[Supplied records]:

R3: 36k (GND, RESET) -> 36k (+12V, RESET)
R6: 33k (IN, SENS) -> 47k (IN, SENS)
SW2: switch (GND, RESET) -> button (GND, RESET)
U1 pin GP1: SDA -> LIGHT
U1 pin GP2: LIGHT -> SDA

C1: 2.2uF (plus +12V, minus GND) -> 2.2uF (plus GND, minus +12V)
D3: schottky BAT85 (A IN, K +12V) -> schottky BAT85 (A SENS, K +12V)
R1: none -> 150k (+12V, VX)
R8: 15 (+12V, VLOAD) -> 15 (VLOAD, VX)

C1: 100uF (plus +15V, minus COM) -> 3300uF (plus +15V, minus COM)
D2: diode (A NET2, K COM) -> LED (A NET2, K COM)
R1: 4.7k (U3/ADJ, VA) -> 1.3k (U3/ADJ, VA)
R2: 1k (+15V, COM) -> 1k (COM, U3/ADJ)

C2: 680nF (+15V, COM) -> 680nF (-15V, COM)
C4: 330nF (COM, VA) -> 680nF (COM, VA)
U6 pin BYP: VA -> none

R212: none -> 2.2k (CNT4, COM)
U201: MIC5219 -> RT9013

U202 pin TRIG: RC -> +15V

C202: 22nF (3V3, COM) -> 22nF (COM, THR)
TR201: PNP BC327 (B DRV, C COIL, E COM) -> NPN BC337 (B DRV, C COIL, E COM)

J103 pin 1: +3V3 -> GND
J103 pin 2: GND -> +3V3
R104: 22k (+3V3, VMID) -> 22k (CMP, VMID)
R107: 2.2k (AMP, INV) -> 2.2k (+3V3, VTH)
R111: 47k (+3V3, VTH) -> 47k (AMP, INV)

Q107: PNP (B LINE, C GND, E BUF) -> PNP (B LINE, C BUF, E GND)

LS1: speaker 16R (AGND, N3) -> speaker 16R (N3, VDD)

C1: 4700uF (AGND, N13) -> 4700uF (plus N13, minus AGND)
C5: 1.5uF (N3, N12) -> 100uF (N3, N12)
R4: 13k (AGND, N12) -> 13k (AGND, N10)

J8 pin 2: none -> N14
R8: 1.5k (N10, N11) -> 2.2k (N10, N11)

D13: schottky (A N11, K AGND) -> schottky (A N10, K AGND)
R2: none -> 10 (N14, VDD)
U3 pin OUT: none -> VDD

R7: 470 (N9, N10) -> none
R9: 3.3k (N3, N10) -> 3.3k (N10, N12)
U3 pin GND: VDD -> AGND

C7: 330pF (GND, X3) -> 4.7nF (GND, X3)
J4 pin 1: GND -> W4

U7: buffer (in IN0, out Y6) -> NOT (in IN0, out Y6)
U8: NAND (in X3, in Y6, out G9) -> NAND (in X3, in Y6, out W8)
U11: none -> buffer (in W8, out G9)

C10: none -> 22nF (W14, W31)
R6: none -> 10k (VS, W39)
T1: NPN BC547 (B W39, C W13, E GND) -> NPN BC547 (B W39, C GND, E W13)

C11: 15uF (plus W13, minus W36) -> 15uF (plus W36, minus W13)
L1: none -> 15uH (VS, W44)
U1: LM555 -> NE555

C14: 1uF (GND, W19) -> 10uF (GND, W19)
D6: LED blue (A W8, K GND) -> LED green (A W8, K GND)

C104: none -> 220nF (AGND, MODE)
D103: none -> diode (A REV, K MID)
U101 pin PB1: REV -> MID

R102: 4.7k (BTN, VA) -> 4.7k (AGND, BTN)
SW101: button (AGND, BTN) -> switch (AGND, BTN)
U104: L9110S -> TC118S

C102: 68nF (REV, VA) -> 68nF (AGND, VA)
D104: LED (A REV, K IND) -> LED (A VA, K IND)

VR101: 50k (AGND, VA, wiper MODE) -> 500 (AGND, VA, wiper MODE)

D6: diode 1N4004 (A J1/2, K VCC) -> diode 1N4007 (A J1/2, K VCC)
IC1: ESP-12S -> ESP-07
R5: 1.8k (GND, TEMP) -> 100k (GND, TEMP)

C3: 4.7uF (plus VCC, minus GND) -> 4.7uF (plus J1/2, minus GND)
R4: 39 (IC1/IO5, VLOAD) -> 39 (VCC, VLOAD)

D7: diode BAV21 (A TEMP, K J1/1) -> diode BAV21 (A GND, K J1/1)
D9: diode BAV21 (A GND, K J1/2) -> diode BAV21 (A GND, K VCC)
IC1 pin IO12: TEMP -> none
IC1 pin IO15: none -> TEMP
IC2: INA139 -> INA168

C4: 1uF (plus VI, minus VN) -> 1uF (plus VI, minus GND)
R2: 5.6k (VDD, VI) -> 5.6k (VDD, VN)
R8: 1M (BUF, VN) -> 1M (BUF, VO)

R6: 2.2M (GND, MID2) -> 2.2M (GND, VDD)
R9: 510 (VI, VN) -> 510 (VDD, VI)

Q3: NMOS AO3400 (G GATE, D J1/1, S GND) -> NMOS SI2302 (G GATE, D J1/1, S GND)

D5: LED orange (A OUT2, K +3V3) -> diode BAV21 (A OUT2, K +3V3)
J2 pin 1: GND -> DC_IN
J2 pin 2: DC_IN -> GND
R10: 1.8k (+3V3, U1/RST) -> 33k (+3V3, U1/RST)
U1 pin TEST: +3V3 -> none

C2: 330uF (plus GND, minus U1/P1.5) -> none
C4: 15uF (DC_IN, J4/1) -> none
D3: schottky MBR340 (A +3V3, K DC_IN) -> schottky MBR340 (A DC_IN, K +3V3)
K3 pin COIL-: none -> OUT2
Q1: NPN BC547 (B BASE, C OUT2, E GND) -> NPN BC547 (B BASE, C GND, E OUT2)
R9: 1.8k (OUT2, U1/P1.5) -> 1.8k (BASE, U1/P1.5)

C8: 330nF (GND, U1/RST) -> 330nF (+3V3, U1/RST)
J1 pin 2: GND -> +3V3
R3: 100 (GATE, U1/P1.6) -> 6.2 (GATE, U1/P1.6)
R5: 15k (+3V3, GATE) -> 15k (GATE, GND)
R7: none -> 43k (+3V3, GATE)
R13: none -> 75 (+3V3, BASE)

[What is being asked]:
I would like you to return every entry exactly, with nothing changed.

[Solved exercise]:
R3: 36k (GND, RESET) -> 36k (+12V, RESET)
R6: 33k (IN, SENS) -> 47k (IN, SENS)
SW2: switch (GND, RESET) -> button (GND, RESET)
U1 pin GP1: SDA -> LIGHT
U1 pin GP2: LIGHT -> SDA

C1: 2.2uF (plus +12V, minus GND) -> 2.2uF (plus GND, minus +12V)
D3: schottky BAT85 (A IN, K +12V) -> schottky BAT85 (A SENS, K +12V)
R1: none -> 150k (+12V, VX)
R8: 15 (+12V, VLOAD) -> 15 (VLOAD, VX)

C1: 100uF (plus +15V, minus COM) -> 3300uF (plus +15V, minus COM)
D2: diode (A NET2, K COM) -> LED (A NET2, K COM)
R1: 4.7k (U3/ADJ, VA) -> 1.3k (U3/ADJ, VA)
R2: 1k (+15V, COM) -> 1k (COM, U3/ADJ)

C2: 680nF (+15V, COM) -> 680nF (-15V, COM)
C4: 330nF (COM, VA) -> 680nF (COM, VA)
U6 pin BYP: VA -> none

R212: none -> 2.2k (CNT4, COM)
U201: MIC5219 -> RT9013

U202 pin TRIG: RC -> +15V

C202: 22nF (3V3, COM) -> 22nF (COM, THR)
TR201: PNP BC327 (B DRV, C COIL, E COM) -> NPN BC337 (B DRV, C COIL, E COM)

J103 pin 1: +3V3 -> GND
J103 pin 2: GND -> +3V3
R104: 22k (+3V3, VMID) -> 22k (CMP, VMID)
R107: 2.2k (AMP, INV) -> 2.2k (+3V3, VTH)
R111: 47k (+3V3, VTH) -> 47k (AMP, INV)

Q107: PNP (B LINE, C GND, E BUF) -> PNP (B LINE, C BUF, E GND)

LS1: speaker 16R (AGND, N3) -> speaker 16R (N3, VDD)

C1: 4700uF (AGND, N13) -> 4700uF (plus N13, minus AGND)
C5: 1.5uF (N3, N12) -> 100uF (N3, N12)
R4: 13k (AGND, N12) -> 13k (AGND, N10)

J8 pin 2: none -> N14
R8: 1.5k (N10, N11) -> 2.2k (N10, N11)

D13: schottky (A N11, K AGND) -> schottky (A N10, K AGND)
R2: none -> 10 (N14, VDD)
U3 pin OUT: none -> VDD

R7: 470 (N9, N10) -> none
R9: 3.3k (N3, N10) -> 3.3k (N10, N12)
U3 pin GND: VDD -> AGND

C7: 330pF (GND, X3) -> 4.7nF (GND, X3)
J4 pin 1: GND -> W4

U7: buffer (in IN0, out Y6) -> NOT (in IN0, out Y6)
U8: NAND (in X3, in Y6, out G9) -> NAND (in X3, in Y6, out W8)
U11: none -> buffer (in W8, out G9)

C10: none -> 22nF (W14, W31)
R6: none -> 10k (VS, W39)
T1: NPN BC547 (B W39, C W13, E GND) -> NPN BC547 (B W39, C GND, E W13)

C11: 15uF (plus W13, minus W36) -> 15uF (plus W36, minus W13)
L1: none -> 15uH (VS, W44)
U1: LM555 -> NE555

C14: 1uF (GND, W19) -> 10uF (GND, W19)
D6: LED blue (A W8, K GND) -> LED green (A W8, K GND)

C104: none -> 220nF (AGND, MODE)
D103: none -> diode (A REV, K MID)
U101 pin PB1: REV -> MID

R102: 4.7k (BTN, VA) -> 4.7k (AGND, BTN)
SW101: button (AGND, BTN) -> switch (AGND, BTN)
U104: L9110S -> TC118S

C102: 68nF (REV, VA) -> 68nF (AGND, VA)
D104: LED (A REV, K IND) -> LED (A VA, K IND)

VR101: 50k (AGND, VA, wiper MODE) -> 500 (AGND, VA, wiper MODE)

D6: diode 1N4004 (A J1/2, K VCC) -> diode 1N4007 (A J1/2, K VCC)
IC1: ESP-12S -> ESP-07
R5: 1.8k (GND, TEMP) -> 100k (GND, TEMP)

C3: 4.7uF (plus VCC, minus GND) -> 4.7uF (plus J1/2, minus GND)
R4: 39 (IC1/IO5, VLOAD) -> 39 (VCC, VLOAD)

D7: diode BAV21 (A TEMP, K J1/1) -> diode BAV21 (A GND, K J1/1)
D9: diode BAV21 (A GND, K J1/2) -> diode BAV21 (A GND, K VCC)
IC1 pin IO12: TEMP -> none
IC1 pin IO15: none -> TEMP
IC2: INA139 -> INA168

C4: 1uF (plus VI, minus VN) -> 1uF (plus VI, minus GND)
R2: 5.6k (VDD, VI) -> 5.6k (VDD, VN)
R8: 1M (BUF, VN) -> 1M (BUF, VO)

R6: 2.2M (GND, MID2) -> 2.2M (GND, VDD)
R9: 510 (VI, VN) -> 510 (VDD, VI)

Q3: NMOS AO3400 (G GATE, D J1/1, S GND) -> NMOS SI2302 (G GATE, D J1/1, S GND)

D5: LED orange (A OUT2, K +3V3) -> diode BAV21 (A OUT2, K +3V3)
J2 pin 1: GND -> DC_IN
J2 pin 2: DC_IN -> GND
R10: 1.8k (+3V3, U1/RST) -> 33k (+3V3, U1/RST)
U1 pin TEST: +3V3 -> none

C2: 330uF (plus GND, minus U1/P1.5) -> none
C4: 15uF (DC_IN, J4/1) -> none
D3: schottky MBR340 (A +3V3, K DC_IN) -> schottky MBR340 (A DC_IN, K +3V3)
K3 pin COIL-: none -> OUT2
Q1: NPN BC547 (B BASE, C OUT2, E GND) -> NPN BC547 (B BASE, C GND, E OUT2)
R9: 1.8k (OUT2, U1/P1.5) -> 1.8k (BASE, U1/P1.5)

C8: 330nF (GND, U1/RST) -> 330nF (+3V3, U1/RST)
J1 pin 2: GND -> +3V3
R3: 100 (GATE, U1/P1.6) -> 6.2 (GATE, U1/P1.6)
R5: 15k (+3V3, GATE) -> 15k (GATE, GND)
R7: none -> 43k (+3V3, GATE)
R13: none -> 75 (+3V3, BASE)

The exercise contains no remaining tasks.